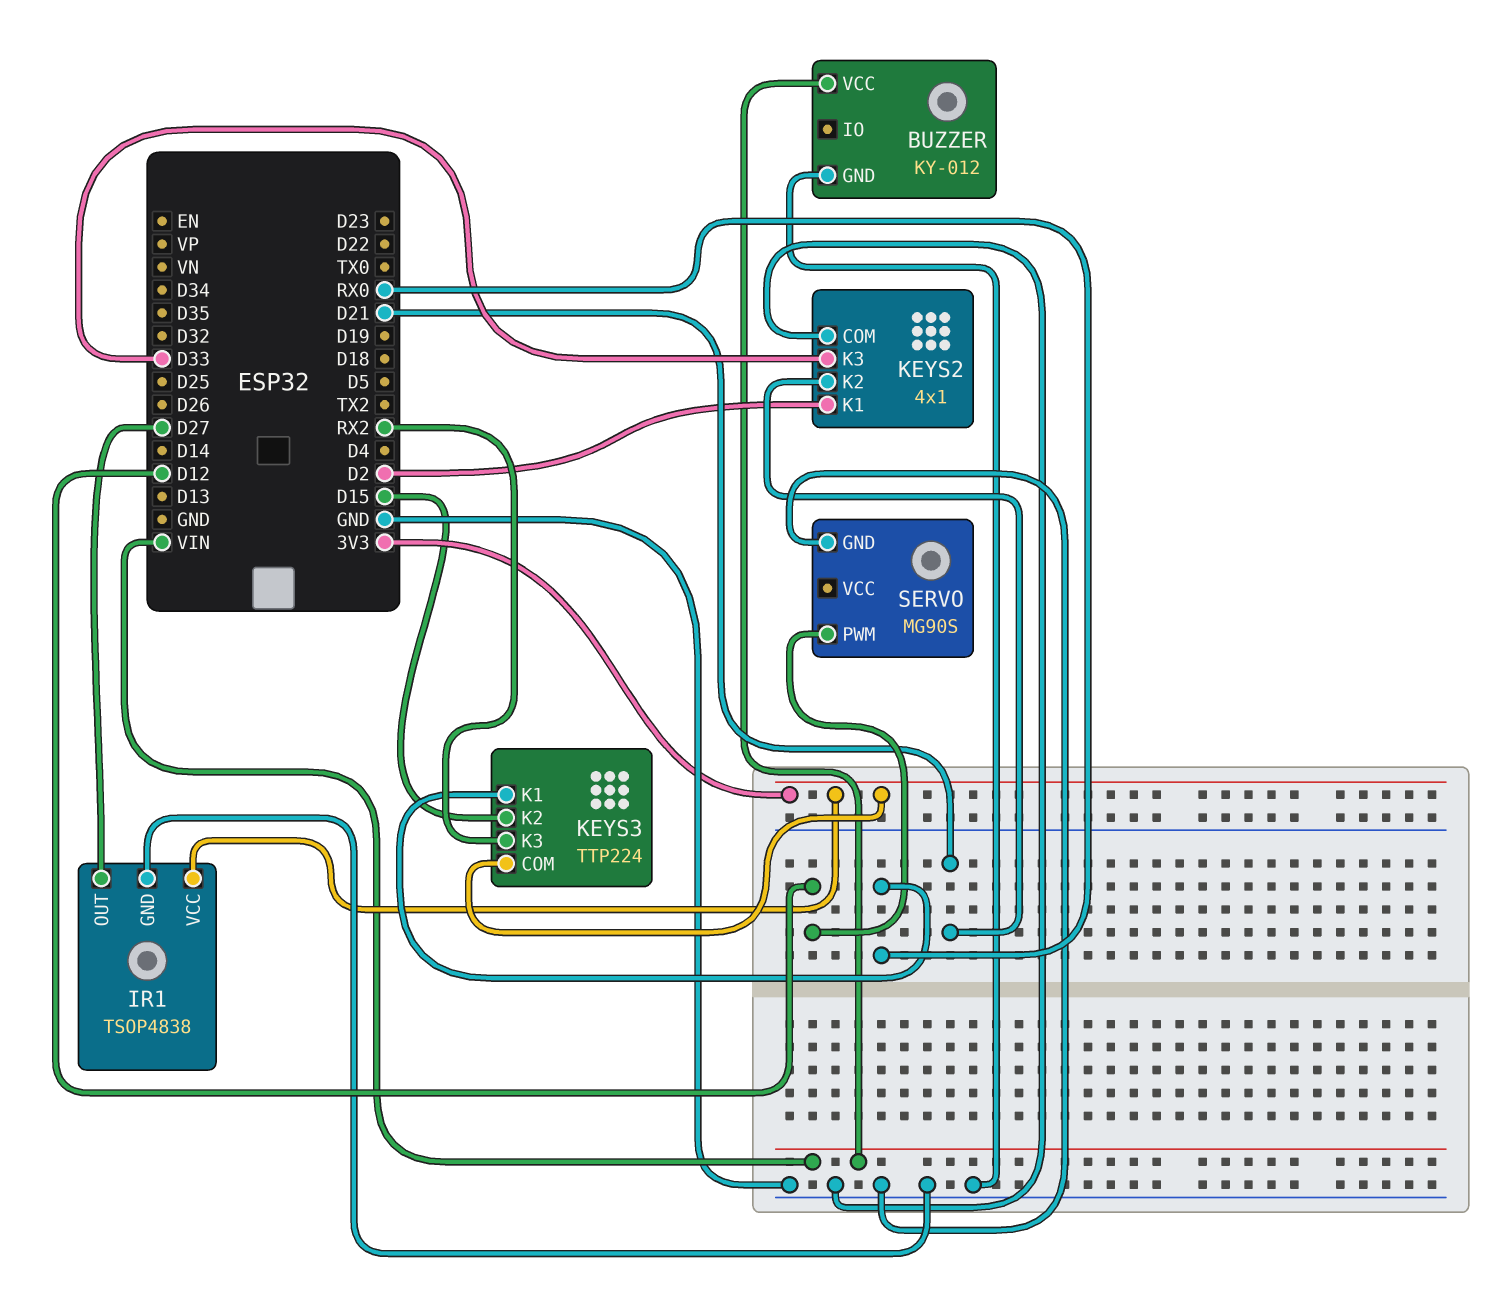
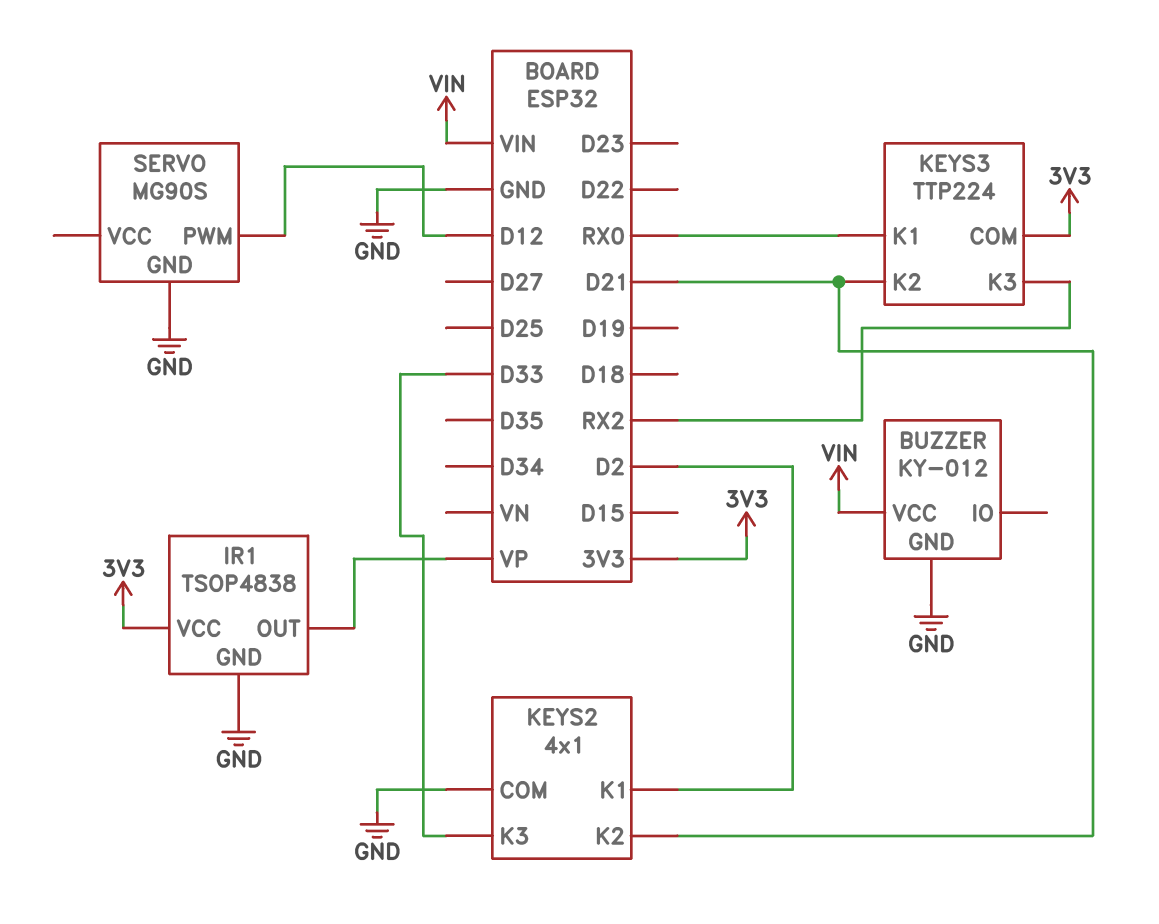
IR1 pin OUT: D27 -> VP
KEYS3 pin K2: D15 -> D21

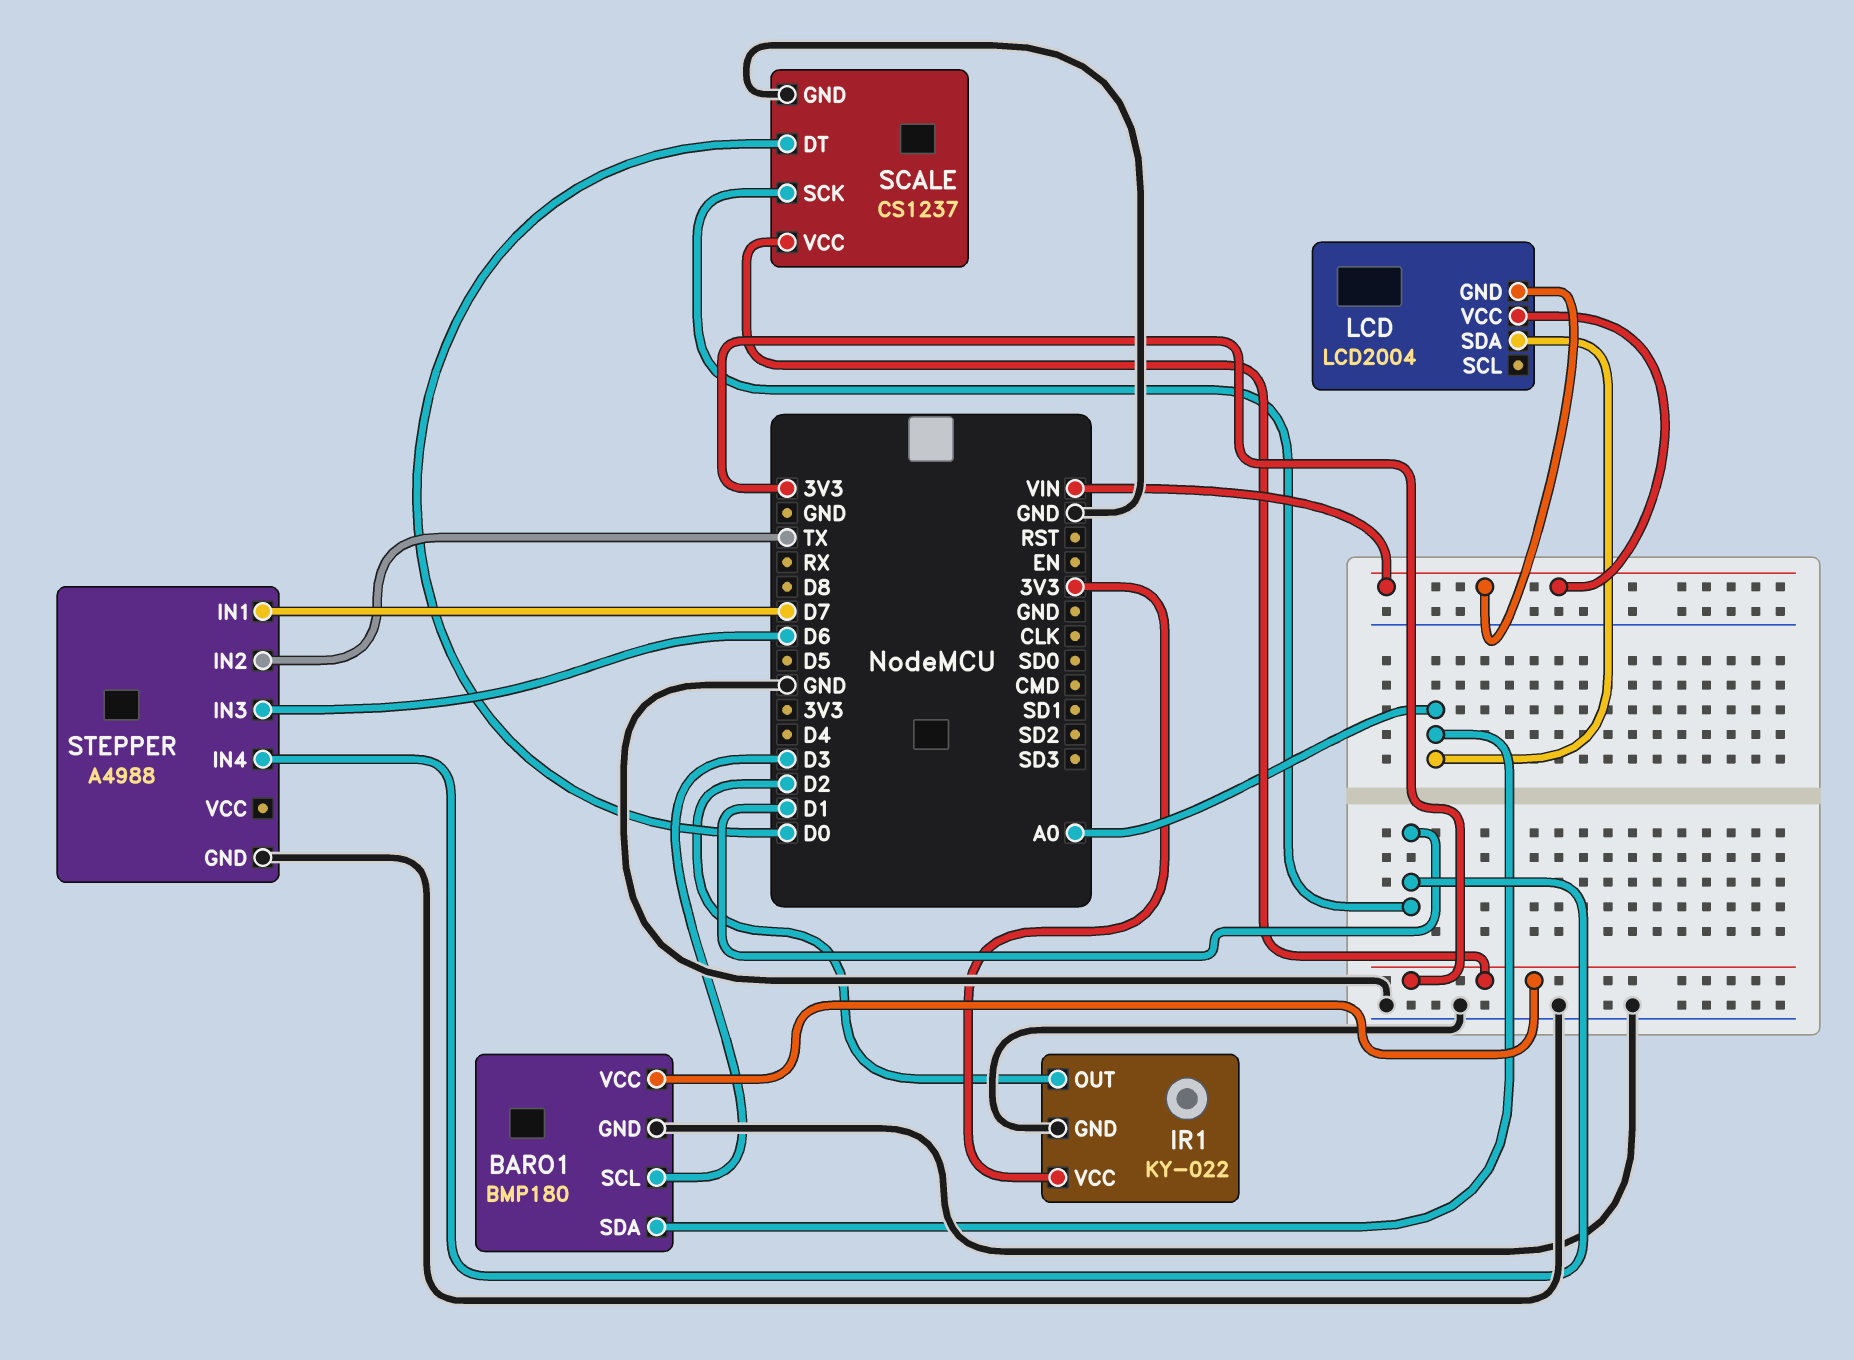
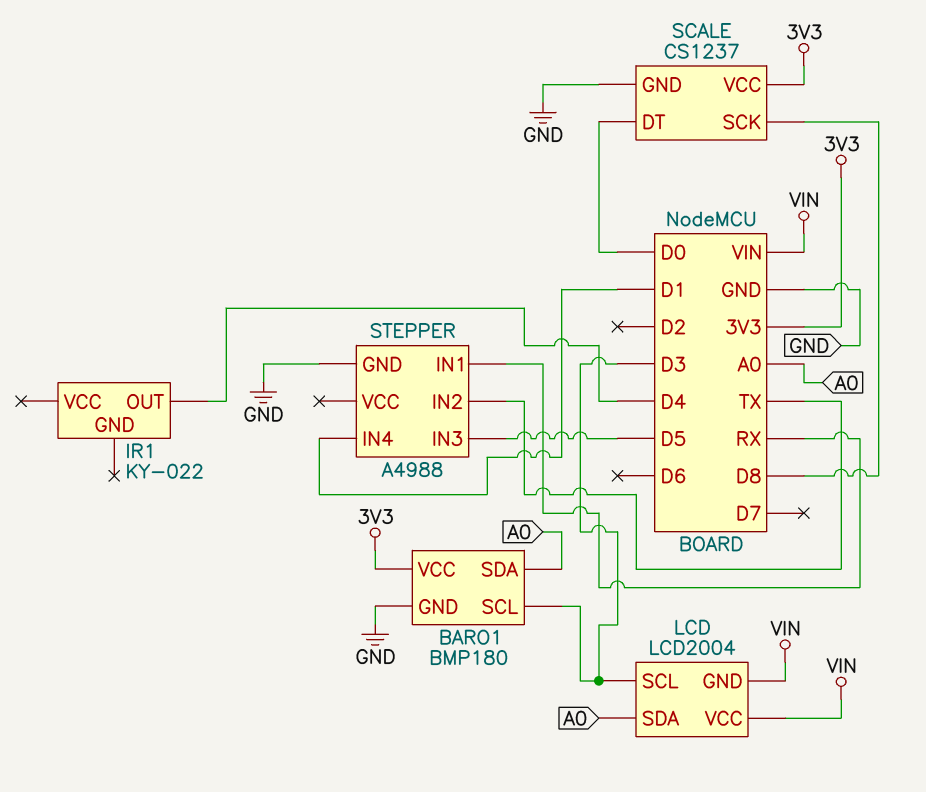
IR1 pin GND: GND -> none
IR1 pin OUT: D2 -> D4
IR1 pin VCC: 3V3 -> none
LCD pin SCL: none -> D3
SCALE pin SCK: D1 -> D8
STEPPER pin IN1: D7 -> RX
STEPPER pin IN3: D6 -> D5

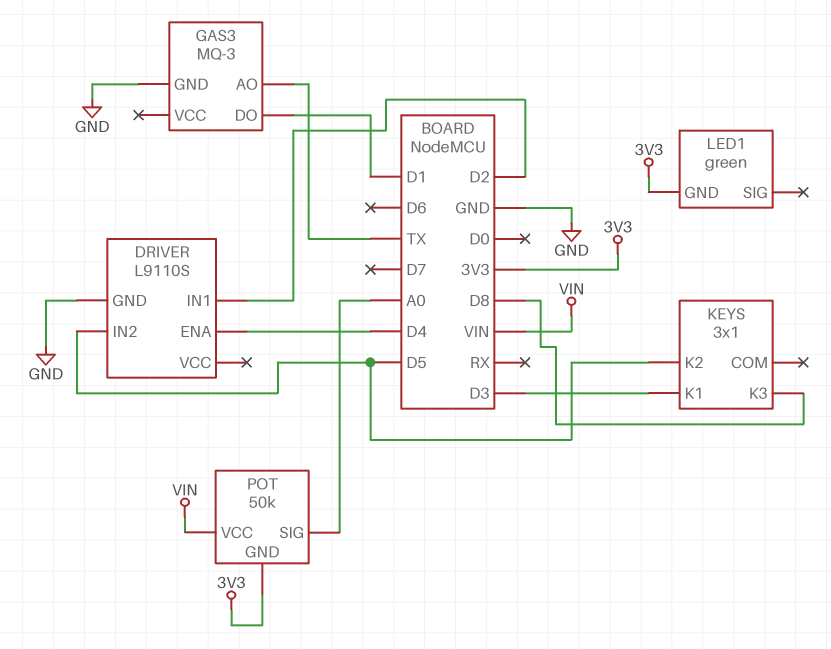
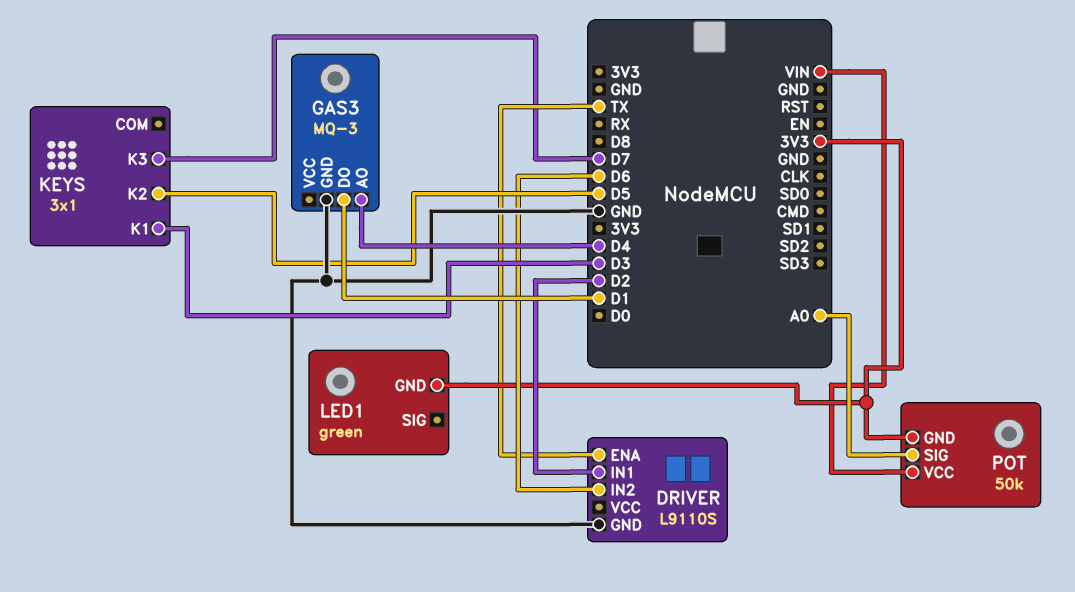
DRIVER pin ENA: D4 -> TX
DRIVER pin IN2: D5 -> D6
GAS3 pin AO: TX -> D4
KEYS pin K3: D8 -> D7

---

■ Action item ■
How many lines in the records hold the string "DRIVER"? Answer with only that number.

■ Task answer ■
2